Modification records

►

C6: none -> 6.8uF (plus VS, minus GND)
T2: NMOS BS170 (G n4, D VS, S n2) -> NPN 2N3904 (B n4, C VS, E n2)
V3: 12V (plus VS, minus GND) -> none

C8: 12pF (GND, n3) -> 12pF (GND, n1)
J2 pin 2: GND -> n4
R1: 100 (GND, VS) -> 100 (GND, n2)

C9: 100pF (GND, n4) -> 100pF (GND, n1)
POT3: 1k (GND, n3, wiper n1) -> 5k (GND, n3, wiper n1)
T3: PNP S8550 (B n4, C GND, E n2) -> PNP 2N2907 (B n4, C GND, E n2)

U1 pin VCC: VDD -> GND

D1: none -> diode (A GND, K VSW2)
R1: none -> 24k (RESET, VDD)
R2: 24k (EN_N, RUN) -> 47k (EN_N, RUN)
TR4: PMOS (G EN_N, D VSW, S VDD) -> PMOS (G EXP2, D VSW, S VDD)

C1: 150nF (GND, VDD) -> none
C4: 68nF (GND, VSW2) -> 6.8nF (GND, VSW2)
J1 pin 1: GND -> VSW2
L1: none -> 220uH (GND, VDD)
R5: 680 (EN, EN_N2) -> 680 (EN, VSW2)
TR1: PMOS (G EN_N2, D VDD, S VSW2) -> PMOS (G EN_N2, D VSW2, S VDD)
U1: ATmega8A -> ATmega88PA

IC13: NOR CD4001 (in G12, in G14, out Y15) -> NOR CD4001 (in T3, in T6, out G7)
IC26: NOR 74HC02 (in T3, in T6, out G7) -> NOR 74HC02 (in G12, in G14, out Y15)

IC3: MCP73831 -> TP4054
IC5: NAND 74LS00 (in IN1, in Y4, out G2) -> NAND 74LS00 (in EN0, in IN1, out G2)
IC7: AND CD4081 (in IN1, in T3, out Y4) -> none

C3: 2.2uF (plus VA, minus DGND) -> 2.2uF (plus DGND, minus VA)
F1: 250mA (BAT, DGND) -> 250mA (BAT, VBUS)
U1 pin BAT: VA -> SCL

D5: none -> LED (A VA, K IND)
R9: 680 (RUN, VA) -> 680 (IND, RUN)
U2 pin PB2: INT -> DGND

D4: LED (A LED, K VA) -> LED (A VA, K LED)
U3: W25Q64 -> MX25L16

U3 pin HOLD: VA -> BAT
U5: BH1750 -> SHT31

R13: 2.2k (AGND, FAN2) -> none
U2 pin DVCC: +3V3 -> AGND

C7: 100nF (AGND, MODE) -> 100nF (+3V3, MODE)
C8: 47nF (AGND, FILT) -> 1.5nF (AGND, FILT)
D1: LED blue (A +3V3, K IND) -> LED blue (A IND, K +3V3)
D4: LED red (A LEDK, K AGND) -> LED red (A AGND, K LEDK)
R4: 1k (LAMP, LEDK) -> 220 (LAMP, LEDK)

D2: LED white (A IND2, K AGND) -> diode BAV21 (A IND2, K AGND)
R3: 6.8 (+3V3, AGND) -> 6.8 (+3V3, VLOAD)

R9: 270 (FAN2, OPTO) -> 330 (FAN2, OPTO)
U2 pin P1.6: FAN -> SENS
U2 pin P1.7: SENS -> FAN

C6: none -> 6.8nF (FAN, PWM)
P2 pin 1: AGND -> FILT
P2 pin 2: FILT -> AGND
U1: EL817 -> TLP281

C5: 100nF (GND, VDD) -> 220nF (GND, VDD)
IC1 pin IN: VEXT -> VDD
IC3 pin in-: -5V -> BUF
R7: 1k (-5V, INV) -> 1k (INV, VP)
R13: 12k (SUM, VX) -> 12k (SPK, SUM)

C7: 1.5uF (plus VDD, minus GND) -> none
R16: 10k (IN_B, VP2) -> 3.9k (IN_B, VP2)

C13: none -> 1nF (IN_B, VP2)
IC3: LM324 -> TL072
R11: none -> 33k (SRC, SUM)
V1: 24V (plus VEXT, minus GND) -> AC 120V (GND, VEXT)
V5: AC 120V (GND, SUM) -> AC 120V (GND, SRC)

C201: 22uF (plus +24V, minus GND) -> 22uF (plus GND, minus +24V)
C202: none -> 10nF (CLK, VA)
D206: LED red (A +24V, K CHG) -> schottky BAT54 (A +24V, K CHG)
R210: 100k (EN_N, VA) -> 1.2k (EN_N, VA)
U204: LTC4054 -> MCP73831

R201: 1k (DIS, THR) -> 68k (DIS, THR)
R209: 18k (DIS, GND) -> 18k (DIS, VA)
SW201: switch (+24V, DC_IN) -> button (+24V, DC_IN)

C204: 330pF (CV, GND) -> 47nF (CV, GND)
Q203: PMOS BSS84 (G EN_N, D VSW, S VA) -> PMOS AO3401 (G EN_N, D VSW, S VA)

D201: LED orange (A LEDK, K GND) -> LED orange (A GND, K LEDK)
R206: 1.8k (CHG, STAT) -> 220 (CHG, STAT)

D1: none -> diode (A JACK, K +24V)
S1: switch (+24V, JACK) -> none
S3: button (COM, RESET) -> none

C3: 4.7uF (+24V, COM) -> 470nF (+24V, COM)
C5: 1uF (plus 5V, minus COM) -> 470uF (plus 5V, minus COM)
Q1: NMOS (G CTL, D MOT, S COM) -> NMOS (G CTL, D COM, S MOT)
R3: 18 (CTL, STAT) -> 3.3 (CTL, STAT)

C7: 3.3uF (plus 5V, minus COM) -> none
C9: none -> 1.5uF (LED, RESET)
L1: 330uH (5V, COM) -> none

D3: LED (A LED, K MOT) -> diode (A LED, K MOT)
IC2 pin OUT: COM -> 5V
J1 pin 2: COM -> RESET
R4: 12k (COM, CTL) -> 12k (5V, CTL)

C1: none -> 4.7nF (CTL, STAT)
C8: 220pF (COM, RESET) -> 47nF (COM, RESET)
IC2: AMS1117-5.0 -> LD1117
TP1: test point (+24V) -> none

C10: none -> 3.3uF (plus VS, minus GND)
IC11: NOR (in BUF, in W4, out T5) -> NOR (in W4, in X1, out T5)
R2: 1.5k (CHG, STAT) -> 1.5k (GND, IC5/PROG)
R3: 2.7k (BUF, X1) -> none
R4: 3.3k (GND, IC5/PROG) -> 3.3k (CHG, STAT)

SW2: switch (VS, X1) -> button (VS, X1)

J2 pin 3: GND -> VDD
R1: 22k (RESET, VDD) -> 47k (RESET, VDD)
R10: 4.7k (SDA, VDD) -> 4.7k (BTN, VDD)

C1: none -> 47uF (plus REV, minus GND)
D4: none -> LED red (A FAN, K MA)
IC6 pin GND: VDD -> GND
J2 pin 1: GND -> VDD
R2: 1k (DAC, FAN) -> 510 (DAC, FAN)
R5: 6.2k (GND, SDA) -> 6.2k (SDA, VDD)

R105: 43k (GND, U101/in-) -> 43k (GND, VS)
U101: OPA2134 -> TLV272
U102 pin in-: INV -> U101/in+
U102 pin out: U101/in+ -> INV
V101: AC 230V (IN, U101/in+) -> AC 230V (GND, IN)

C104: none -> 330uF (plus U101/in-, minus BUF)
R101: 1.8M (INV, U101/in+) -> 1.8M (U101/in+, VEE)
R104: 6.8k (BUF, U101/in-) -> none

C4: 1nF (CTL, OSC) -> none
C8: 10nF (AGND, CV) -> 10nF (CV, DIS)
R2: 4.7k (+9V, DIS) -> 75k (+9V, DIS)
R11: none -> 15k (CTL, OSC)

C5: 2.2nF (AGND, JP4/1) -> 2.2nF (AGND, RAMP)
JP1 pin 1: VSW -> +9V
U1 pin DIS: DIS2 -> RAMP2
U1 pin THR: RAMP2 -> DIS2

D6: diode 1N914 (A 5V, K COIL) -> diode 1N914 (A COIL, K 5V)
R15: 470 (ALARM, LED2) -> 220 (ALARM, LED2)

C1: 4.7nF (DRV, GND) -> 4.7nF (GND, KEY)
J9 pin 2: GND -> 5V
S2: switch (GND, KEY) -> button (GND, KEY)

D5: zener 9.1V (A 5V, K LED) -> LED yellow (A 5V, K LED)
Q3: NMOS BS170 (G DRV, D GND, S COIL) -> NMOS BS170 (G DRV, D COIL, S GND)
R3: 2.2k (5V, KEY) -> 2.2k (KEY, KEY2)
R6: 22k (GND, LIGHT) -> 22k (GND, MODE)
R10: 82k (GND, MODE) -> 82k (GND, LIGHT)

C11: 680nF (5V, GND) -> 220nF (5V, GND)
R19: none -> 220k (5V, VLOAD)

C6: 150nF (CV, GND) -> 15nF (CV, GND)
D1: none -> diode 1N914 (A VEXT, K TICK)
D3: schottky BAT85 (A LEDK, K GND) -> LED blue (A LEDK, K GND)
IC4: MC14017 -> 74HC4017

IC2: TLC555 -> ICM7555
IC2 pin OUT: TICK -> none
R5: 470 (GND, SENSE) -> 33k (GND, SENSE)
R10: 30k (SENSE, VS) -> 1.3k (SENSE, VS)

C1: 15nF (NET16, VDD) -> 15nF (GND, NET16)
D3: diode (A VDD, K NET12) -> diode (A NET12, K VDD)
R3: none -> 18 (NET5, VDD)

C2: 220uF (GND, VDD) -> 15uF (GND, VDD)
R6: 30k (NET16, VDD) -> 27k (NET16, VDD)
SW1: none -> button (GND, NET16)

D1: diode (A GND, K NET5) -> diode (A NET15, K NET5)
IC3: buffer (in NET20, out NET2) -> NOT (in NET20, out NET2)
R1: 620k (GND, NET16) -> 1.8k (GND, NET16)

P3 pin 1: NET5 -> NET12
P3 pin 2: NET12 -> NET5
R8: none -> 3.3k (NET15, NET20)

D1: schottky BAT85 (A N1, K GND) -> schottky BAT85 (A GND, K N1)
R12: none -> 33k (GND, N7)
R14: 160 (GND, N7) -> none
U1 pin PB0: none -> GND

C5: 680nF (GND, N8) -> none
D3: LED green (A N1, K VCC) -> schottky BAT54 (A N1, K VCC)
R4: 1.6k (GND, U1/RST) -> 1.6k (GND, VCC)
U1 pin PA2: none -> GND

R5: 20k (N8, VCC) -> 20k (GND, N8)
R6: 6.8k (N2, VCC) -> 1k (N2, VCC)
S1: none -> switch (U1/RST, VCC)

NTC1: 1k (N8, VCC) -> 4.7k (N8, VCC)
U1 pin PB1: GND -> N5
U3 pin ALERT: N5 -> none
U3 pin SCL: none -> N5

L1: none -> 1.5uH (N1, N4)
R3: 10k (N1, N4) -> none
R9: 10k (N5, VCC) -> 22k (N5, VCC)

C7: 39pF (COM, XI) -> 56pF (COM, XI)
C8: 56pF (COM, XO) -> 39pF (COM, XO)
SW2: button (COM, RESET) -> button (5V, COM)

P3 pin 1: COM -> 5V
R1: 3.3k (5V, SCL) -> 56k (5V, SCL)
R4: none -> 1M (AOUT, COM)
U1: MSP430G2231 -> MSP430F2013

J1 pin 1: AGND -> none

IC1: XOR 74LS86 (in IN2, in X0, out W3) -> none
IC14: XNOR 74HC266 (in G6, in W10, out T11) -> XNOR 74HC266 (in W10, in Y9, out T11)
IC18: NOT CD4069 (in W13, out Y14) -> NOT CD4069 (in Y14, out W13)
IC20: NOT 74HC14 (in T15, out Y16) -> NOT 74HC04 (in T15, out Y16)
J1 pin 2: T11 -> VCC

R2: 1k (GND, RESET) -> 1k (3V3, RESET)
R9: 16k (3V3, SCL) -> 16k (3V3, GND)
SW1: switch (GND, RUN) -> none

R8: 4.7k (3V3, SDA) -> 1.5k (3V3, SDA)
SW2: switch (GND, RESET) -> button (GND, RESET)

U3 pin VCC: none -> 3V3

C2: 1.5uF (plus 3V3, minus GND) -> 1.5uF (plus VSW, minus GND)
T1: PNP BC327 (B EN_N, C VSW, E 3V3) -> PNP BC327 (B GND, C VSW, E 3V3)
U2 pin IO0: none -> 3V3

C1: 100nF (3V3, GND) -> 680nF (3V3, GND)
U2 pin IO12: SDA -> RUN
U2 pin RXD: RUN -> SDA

◄

Beginning at the first line of the data above, retype each line until you reach the line containing "U1: ATmega8A -> ATmega88PA", and include that one too. Add nothing else.

C6: none -> 6.8uF (plus VS, minus GND)
T2: NMOS BS170 (G n4, D VS, S n2) -> NPN 2N3904 (B n4, C VS, E n2)
V3: 12V (plus VS, minus GND) -> none

C8: 12pF (GND, n3) -> 12pF (GND, n1)
J2 pin 2: GND -> n4
R1: 100 (GND, VS) -> 100 (GND, n2)

C9: 100pF (GND, n4) -> 100pF (GND, n1)
POT3: 1k (GND, n3, wiper n1) -> 5k (GND, n3, wiper n1)
T3: PNP S8550 (B n4, C GND, E n2) -> PNP 2N2907 (B n4, C GND, E n2)

U1 pin VCC: VDD -> GND

D1: none -> diode (A GND, K VSW2)
R1: none -> 24k (RESET, VDD)
R2: 24k (EN_N, RUN) -> 47k (EN_N, RUN)
TR4: PMOS (G EN_N, D VSW, S VDD) -> PMOS (G EXP2, D VSW, S VDD)

C1: 150nF (GND, VDD) -> none
C4: 68nF (GND, VSW2) -> 6.8nF (GND, VSW2)
J1 pin 1: GND -> VSW2
L1: none -> 220uH (GND, VDD)
R5: 680 (EN, EN_N2) -> 680 (EN, VSW2)
TR1: PMOS (G EN_N2, D VDD, S VSW2) -> PMOS (G EN_N2, D VSW2, S VDD)
U1: ATmega8A -> ATmega88PA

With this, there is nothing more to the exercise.